- Task item -
From the listing, collect all lines containing the word "brown".

Extracted entries below:

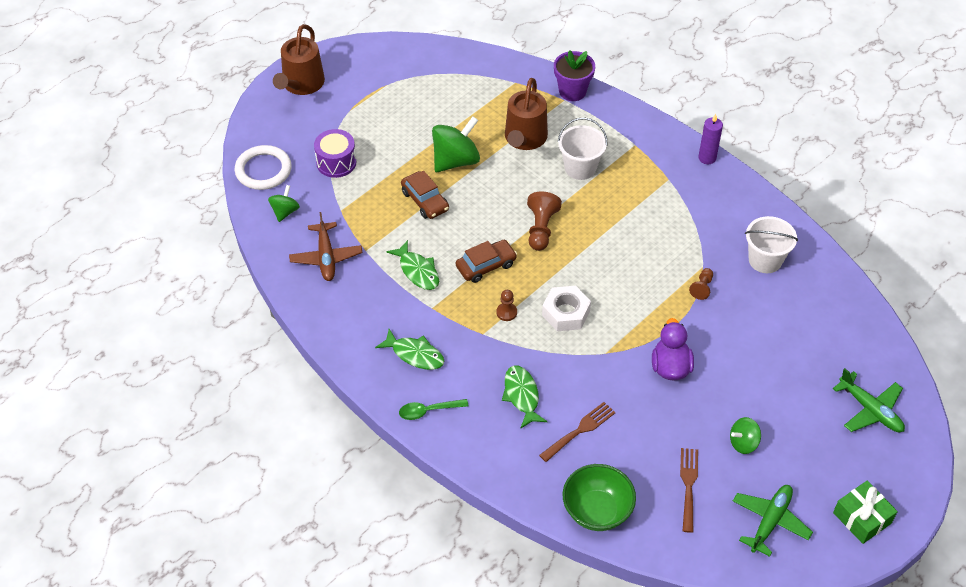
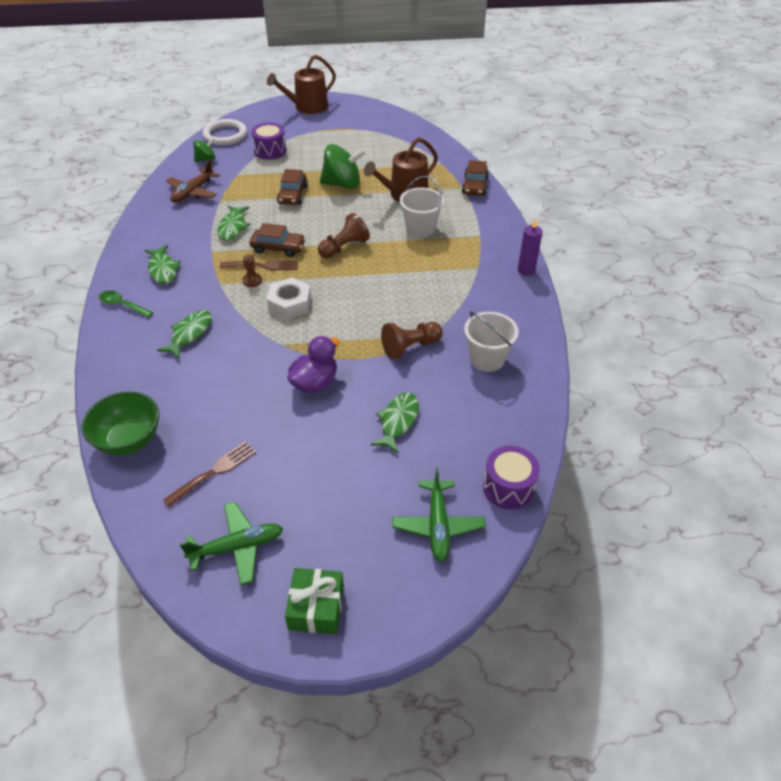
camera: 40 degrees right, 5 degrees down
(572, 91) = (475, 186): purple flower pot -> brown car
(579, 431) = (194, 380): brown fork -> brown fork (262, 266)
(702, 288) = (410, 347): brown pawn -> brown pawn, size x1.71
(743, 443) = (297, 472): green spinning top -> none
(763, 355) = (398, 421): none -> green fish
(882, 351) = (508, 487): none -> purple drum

End of Extracted entries.
Extracted entries below:

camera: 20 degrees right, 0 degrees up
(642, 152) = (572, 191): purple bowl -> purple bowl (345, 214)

End of Extracted entries.

- Exercise response -
(572, 91) = (475, 186): purple flower pot -> brown car
(579, 431) = (194, 380): brown fork -> brown fork (262, 266)
(702, 288) = (410, 347): brown pawn -> brown pawn, size x1.71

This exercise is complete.